→ **WHAT YOU WILL DO**:
Look below for the line containing "(244, 208) = (97, 247): white car -> none" and the line containing "(1037, 449) = (826, 250): none -> brown ball"; repeat exactly those two lines and all lines between them, and nothing else.

*** DATA EXCERPTS Section Begins ***

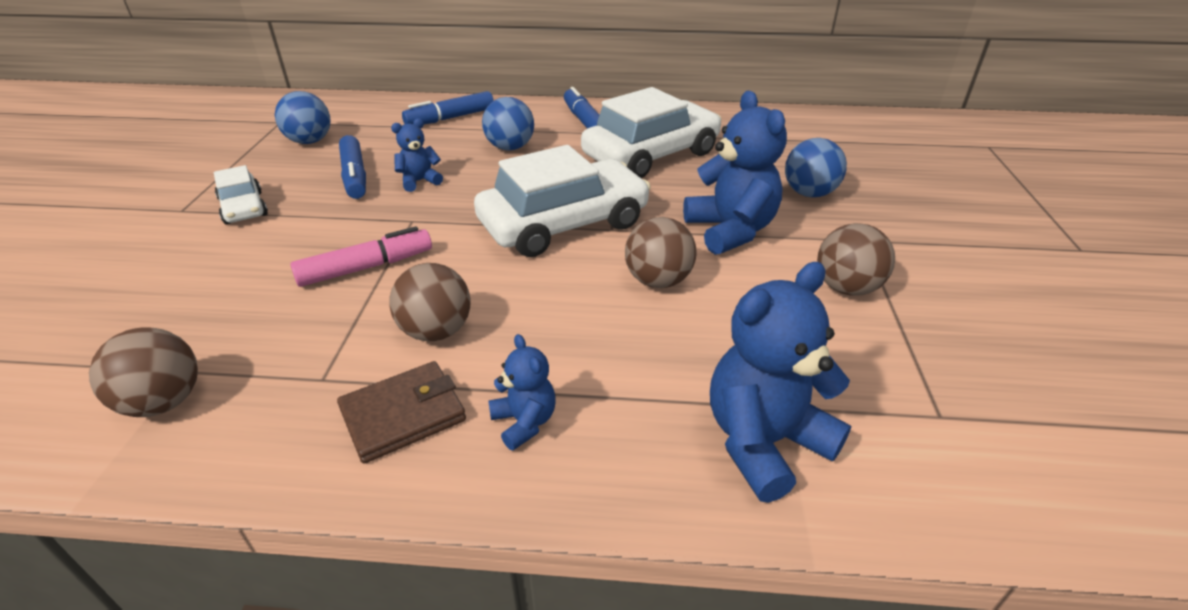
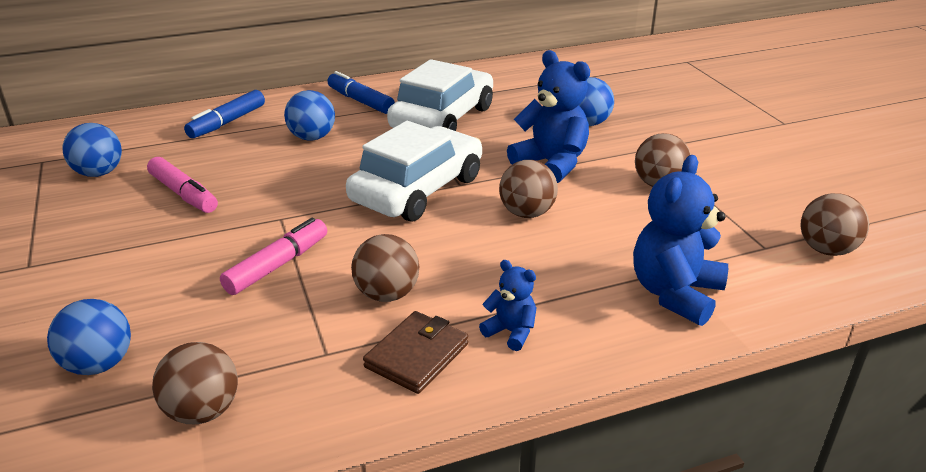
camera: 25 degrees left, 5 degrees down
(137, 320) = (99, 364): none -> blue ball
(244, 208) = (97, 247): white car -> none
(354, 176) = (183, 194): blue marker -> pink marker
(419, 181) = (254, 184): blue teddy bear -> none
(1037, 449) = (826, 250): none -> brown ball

*** DATA EXCERPTS Section Ends ***
*** DATA EXCERPTS Section Begins ***

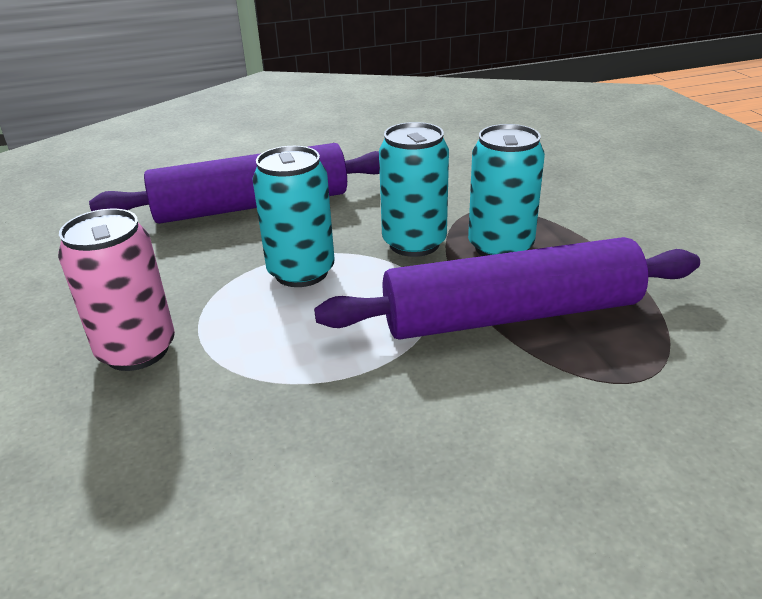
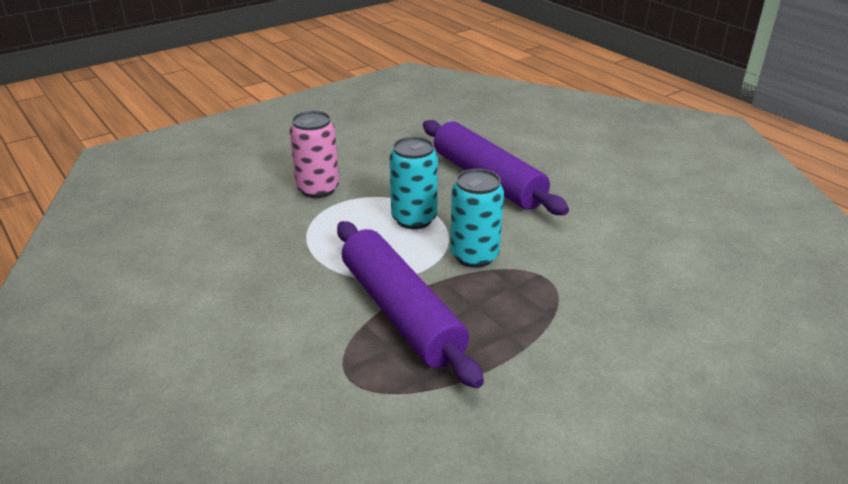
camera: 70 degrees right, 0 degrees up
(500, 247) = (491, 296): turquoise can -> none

*** DATA EXCERPTS Section Ends ***

→ **RESPONSE**:
(244, 208) = (97, 247): white car -> none
(354, 176) = (183, 194): blue marker -> pink marker
(419, 181) = (254, 184): blue teddy bear -> none
(1037, 449) = (826, 250): none -> brown ball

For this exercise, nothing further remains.